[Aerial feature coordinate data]
==========
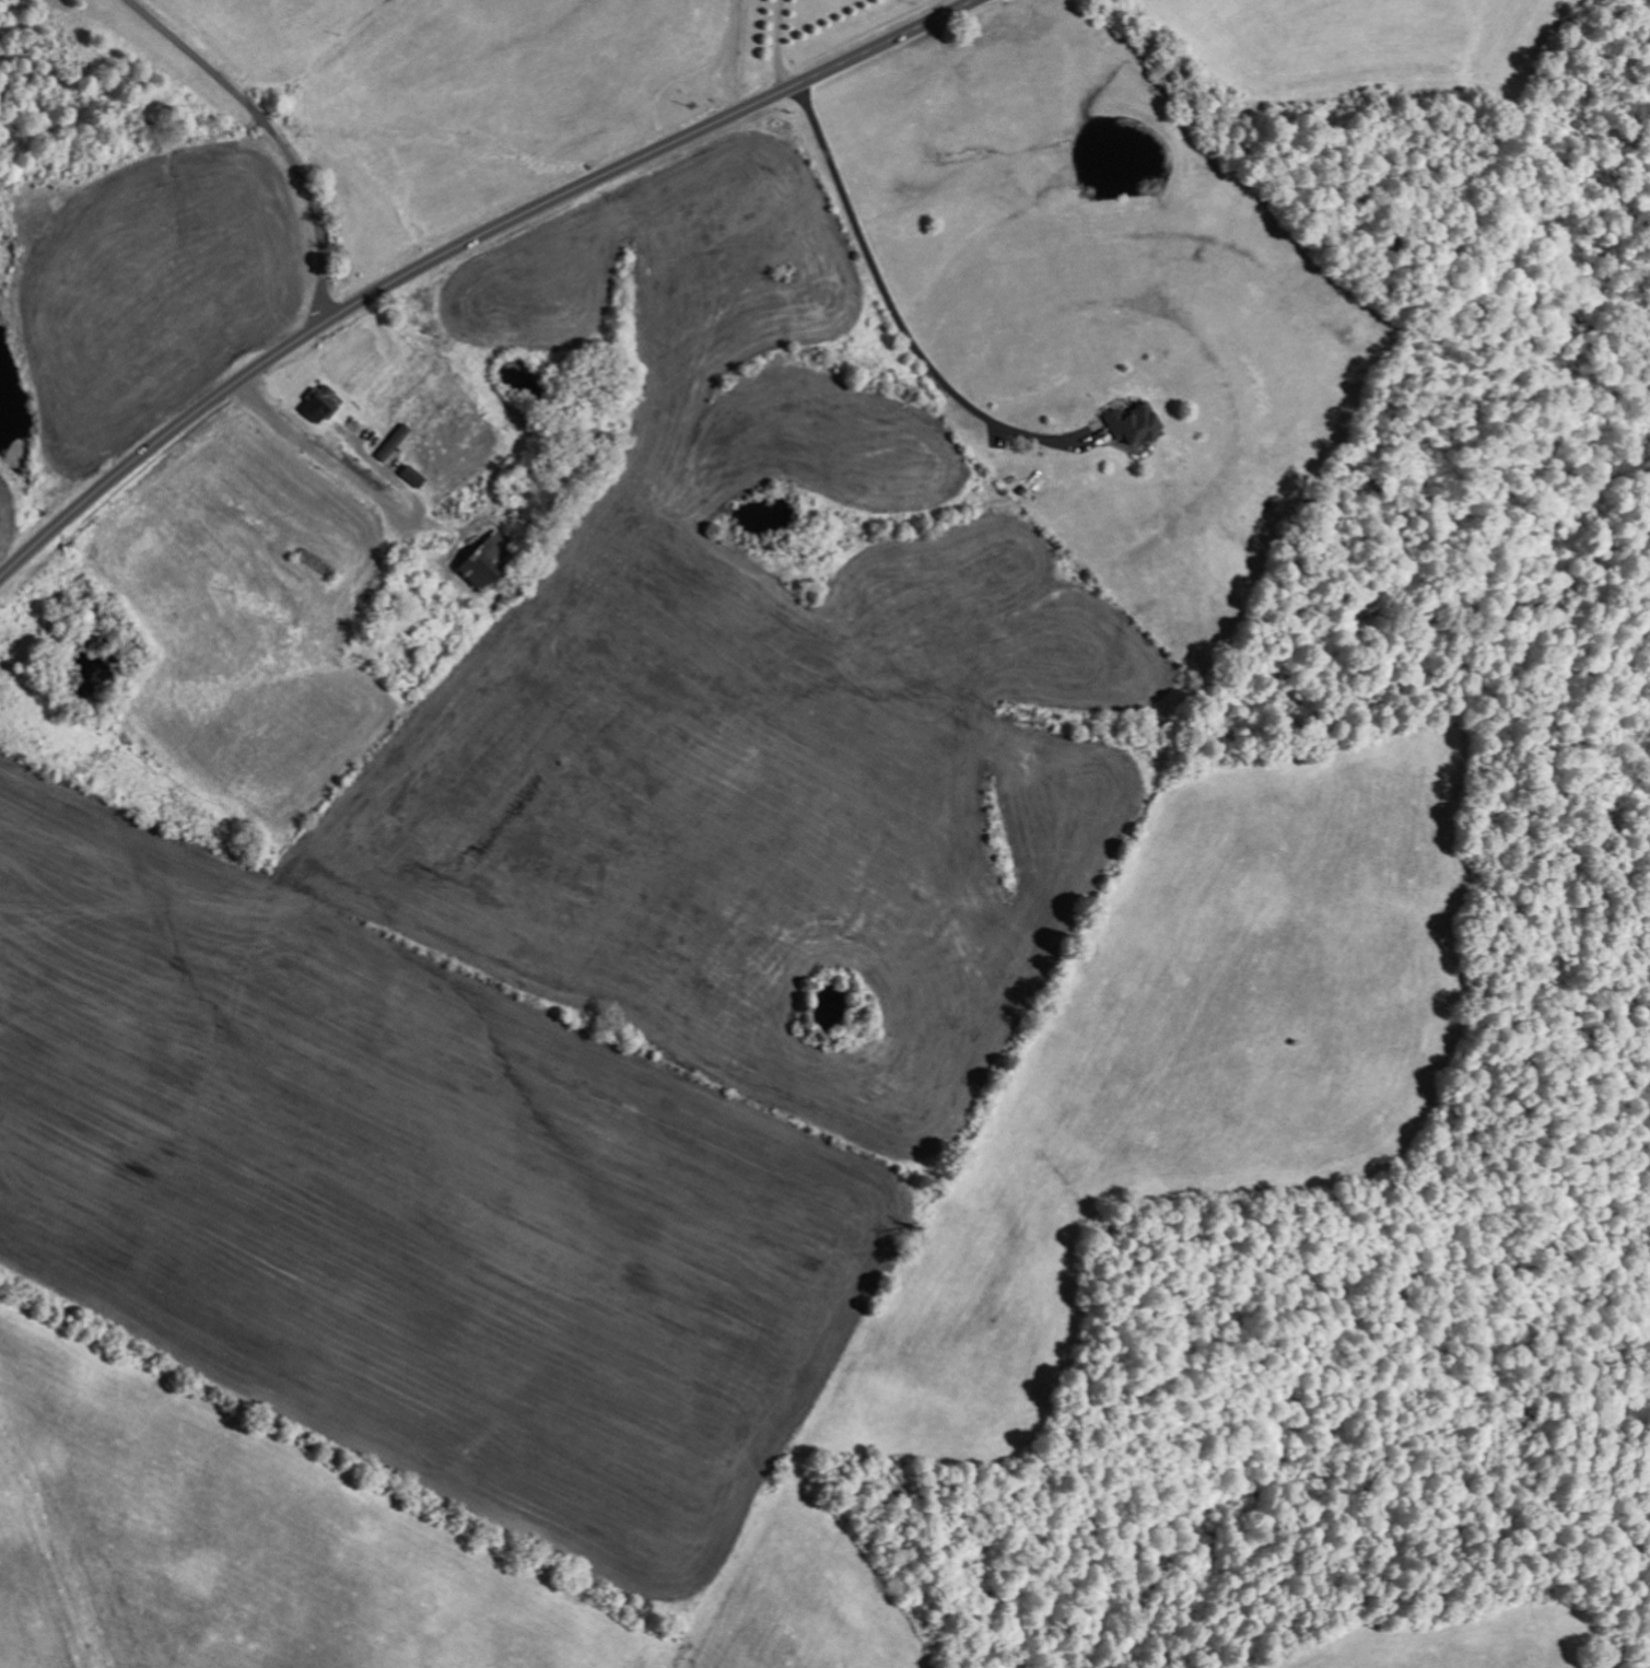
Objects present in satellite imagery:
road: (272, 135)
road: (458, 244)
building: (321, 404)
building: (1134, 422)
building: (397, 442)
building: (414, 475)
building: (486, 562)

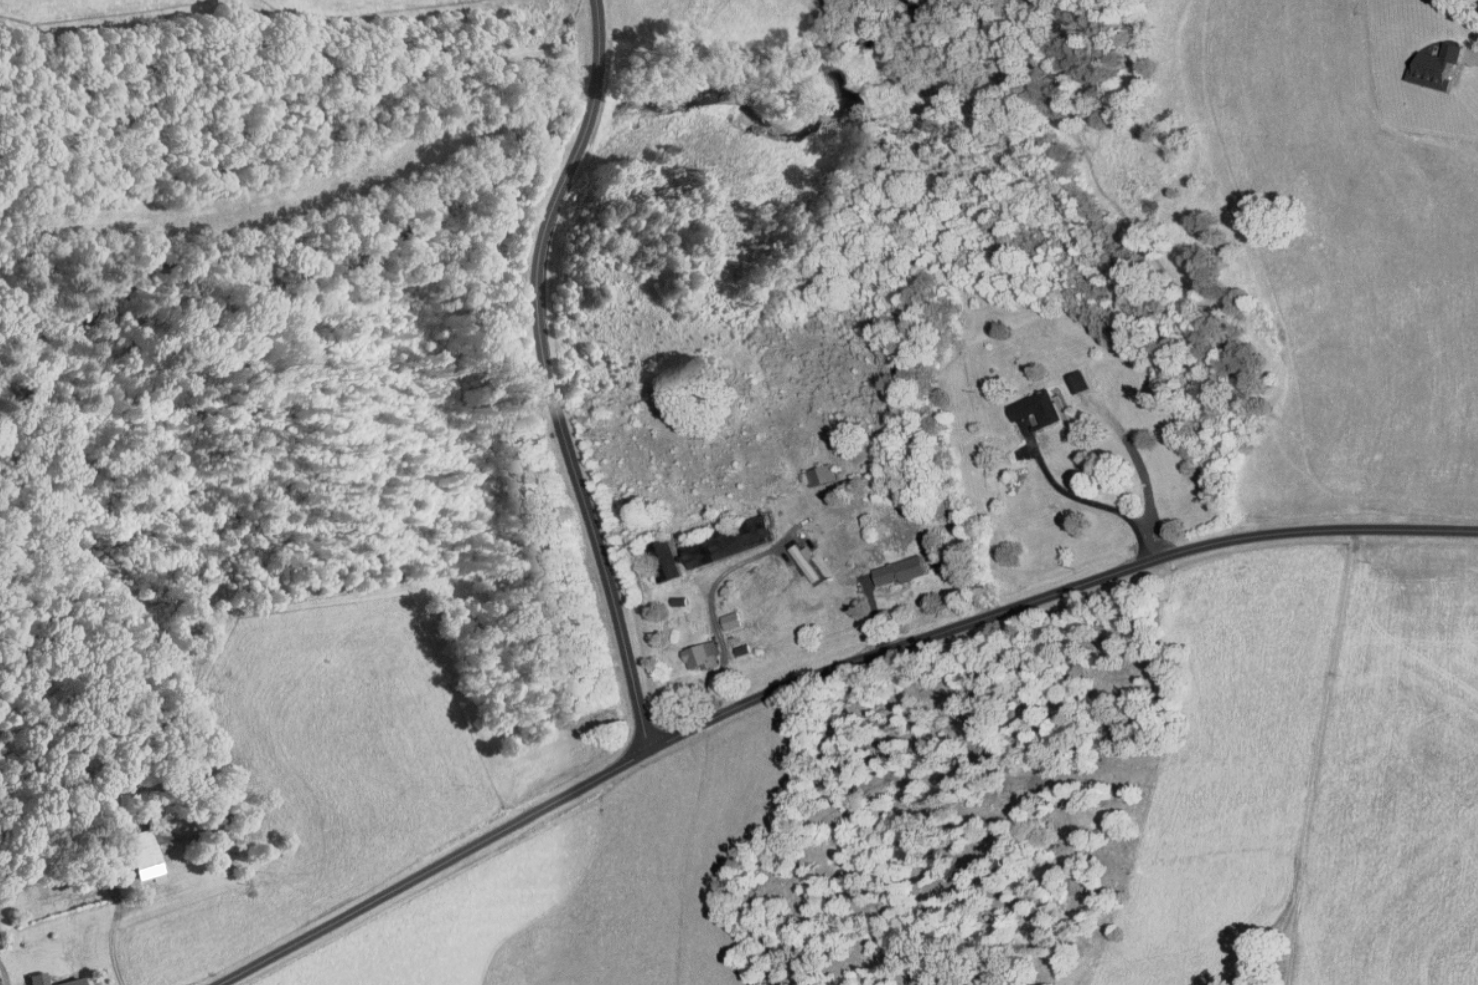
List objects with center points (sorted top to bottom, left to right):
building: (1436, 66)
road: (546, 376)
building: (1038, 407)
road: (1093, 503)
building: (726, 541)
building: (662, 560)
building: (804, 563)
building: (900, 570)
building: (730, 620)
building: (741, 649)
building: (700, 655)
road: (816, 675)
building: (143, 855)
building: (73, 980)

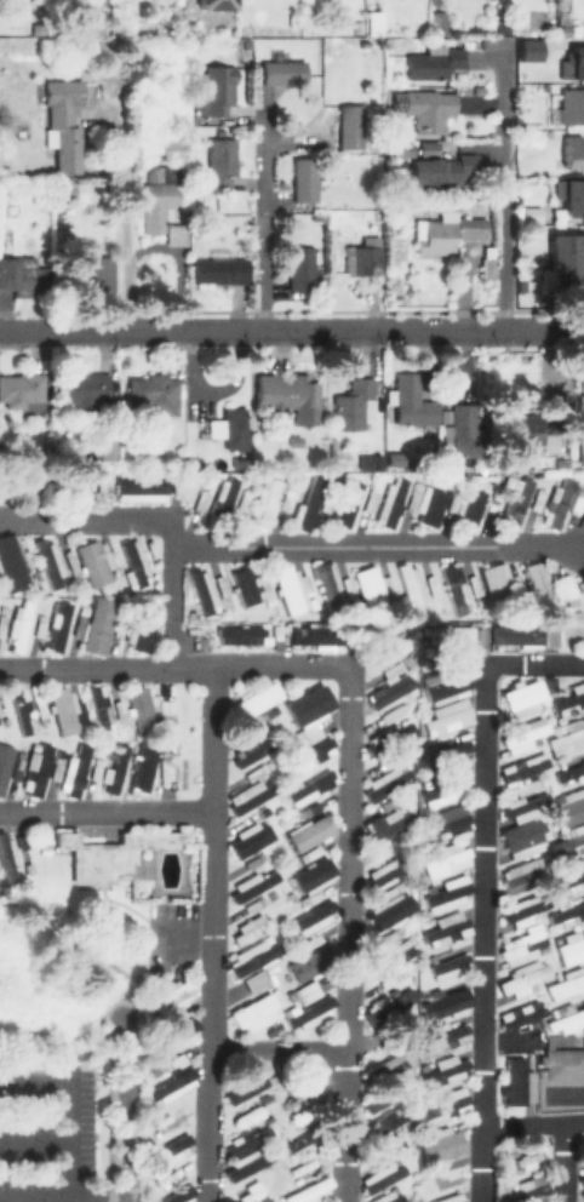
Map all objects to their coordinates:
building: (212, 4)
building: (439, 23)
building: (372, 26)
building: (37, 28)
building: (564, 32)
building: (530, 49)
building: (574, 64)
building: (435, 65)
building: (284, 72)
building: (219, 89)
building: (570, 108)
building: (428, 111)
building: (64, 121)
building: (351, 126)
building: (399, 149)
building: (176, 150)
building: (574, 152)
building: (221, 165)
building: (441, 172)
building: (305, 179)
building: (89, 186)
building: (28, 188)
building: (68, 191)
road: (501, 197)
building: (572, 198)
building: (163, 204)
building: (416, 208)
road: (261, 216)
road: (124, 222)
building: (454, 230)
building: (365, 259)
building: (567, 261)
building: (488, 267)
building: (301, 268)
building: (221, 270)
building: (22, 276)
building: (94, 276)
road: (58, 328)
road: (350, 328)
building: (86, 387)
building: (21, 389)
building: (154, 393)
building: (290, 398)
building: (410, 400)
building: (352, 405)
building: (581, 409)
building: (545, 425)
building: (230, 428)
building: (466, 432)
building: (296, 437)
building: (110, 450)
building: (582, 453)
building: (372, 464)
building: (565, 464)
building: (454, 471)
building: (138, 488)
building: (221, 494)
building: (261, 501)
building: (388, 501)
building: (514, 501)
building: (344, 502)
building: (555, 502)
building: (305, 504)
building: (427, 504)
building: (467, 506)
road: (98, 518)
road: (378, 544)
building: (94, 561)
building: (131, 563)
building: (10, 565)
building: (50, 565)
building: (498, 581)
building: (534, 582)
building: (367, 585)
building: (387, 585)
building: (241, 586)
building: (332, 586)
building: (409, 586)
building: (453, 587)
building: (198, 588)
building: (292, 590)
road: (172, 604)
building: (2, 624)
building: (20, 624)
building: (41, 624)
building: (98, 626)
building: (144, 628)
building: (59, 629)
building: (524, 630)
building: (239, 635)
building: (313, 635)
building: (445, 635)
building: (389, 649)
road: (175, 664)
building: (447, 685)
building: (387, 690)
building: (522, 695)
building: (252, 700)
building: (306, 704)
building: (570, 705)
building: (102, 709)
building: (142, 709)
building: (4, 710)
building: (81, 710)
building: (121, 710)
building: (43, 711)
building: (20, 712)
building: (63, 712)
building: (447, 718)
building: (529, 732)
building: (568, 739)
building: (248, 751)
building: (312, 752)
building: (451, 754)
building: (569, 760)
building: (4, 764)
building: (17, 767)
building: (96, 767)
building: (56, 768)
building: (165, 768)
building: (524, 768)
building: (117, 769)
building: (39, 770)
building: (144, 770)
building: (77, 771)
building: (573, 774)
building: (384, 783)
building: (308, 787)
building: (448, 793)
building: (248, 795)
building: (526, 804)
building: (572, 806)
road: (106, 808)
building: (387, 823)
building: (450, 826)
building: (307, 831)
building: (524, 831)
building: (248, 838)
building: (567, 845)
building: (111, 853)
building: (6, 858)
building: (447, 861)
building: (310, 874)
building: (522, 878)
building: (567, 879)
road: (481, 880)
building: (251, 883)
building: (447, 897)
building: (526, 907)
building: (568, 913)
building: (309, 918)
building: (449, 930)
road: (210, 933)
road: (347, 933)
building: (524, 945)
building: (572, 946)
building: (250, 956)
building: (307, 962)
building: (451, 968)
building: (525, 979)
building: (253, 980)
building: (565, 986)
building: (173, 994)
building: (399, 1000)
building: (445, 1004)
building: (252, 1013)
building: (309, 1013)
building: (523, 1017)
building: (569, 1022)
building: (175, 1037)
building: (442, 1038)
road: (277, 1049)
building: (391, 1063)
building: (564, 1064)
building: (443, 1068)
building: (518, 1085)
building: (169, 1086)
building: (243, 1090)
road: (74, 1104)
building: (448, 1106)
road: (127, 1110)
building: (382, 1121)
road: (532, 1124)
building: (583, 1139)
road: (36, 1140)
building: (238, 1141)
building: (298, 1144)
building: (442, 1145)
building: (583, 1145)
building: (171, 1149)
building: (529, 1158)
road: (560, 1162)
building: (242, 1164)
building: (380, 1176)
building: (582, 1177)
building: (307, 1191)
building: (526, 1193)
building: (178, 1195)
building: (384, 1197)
==========
## What to do
Once the pictures are set aside, the remaining data must be transcribed exactly.

## Reply to the task
Objects present in satellite imagery:
road: (272, 135)
road: (458, 244)
building: (321, 404)
building: (1134, 422)
building: (397, 442)
building: (414, 475)
building: (486, 562)

List objects with center points (sorted top to bottom, left to right):
building: (1436, 66)
road: (546, 376)
building: (1038, 407)
road: (1093, 503)
building: (726, 541)
building: (662, 560)
building: (804, 563)
building: (900, 570)
building: (730, 620)
building: (741, 649)
building: (700, 655)
road: (816, 675)
building: (143, 855)
building: (73, 980)

Map all objects to their coordinates:
building: (212, 4)
building: (439, 23)
building: (372, 26)
building: (37, 28)
building: (564, 32)
building: (530, 49)
building: (574, 64)
building: (435, 65)
building: (284, 72)
building: (219, 89)
building: (570, 108)
building: (428, 111)
building: (64, 121)
building: (351, 126)
building: (399, 149)
building: (176, 150)
building: (574, 152)
building: (221, 165)
building: (441, 172)
building: (305, 179)
building: (89, 186)
building: (28, 188)
building: (68, 191)
road: (501, 197)
building: (572, 198)
building: (163, 204)
building: (416, 208)
road: (261, 216)
road: (124, 222)
building: (454, 230)
building: (365, 259)
building: (567, 261)
building: (488, 267)
building: (301, 268)
building: (221, 270)
building: (22, 276)
building: (94, 276)
road: (58, 328)
road: (350, 328)
building: (86, 387)
building: (21, 389)
building: (154, 393)
building: (290, 398)
building: (410, 400)
building: (352, 405)
building: (581, 409)
building: (545, 425)
building: (230, 428)
building: (466, 432)
building: (296, 437)
building: (110, 450)
building: (582, 453)
building: (372, 464)
building: (565, 464)
building: (454, 471)
building: (138, 488)
building: (221, 494)
building: (261, 501)
building: (388, 501)
building: (514, 501)
building: (344, 502)
building: (555, 502)
building: (305, 504)
building: (427, 504)
building: (467, 506)
road: (98, 518)
road: (378, 544)
building: (94, 561)
building: (131, 563)
building: (10, 565)
building: (50, 565)
building: (498, 581)
building: (534, 582)
building: (367, 585)
building: (387, 585)
building: (241, 586)
building: (332, 586)
building: (409, 586)
building: (453, 587)
building: (198, 588)
building: (292, 590)
road: (172, 604)
building: (2, 624)
building: (20, 624)
building: (41, 624)
building: (98, 626)
building: (144, 628)
building: (59, 629)
building: (524, 630)
building: (239, 635)
building: (313, 635)
building: (445, 635)
building: (389, 649)
road: (175, 664)
building: (447, 685)
building: (387, 690)
building: (522, 695)
building: (252, 700)
building: (306, 704)
building: (570, 705)
building: (102, 709)
building: (142, 709)
building: (4, 710)
building: (81, 710)
building: (121, 710)
building: (43, 711)
building: (20, 712)
building: (63, 712)
building: (447, 718)
building: (529, 732)
building: (568, 739)
building: (248, 751)
building: (312, 752)
building: (451, 754)
building: (569, 760)
building: (4, 764)
building: (17, 767)
building: (96, 767)
building: (56, 768)
building: (165, 768)
building: (524, 768)
building: (117, 769)
building: (39, 770)
building: (144, 770)
building: (77, 771)
building: (573, 774)
building: (384, 783)
building: (308, 787)
building: (448, 793)
building: (248, 795)
building: (526, 804)
building: (572, 806)
road: (106, 808)
building: (387, 823)
building: (450, 826)
building: (307, 831)
building: (524, 831)
building: (248, 838)
building: (567, 845)
building: (111, 853)
building: (6, 858)
building: (447, 861)
building: (310, 874)
building: (522, 878)
building: (567, 879)
road: (481, 880)
building: (251, 883)
building: (447, 897)
building: (526, 907)
building: (568, 913)
building: (309, 918)
building: (449, 930)
road: (210, 933)
road: (347, 933)
building: (524, 945)
building: (572, 946)
building: (250, 956)
building: (307, 962)
building: (451, 968)
building: (525, 979)
building: (253, 980)
building: (565, 986)
building: (173, 994)
building: (399, 1000)
building: (445, 1004)
building: (252, 1013)
building: (309, 1013)
building: (523, 1017)
building: (569, 1022)
building: (175, 1037)
building: (442, 1038)
road: (277, 1049)
building: (391, 1063)
building: (564, 1064)
building: (443, 1068)
building: (518, 1085)
building: (169, 1086)
building: (243, 1090)
road: (74, 1104)
building: (448, 1106)
road: (127, 1110)
building: (382, 1121)
road: (532, 1124)
building: (583, 1139)
road: (36, 1140)
building: (238, 1141)
building: (298, 1144)
building: (442, 1145)
building: (583, 1145)
building: (171, 1149)
building: (529, 1158)
road: (560, 1162)
building: (242, 1164)
building: (380, 1176)
building: (582, 1177)
building: (307, 1191)
building: (526, 1193)
building: (178, 1195)
building: (384, 1197)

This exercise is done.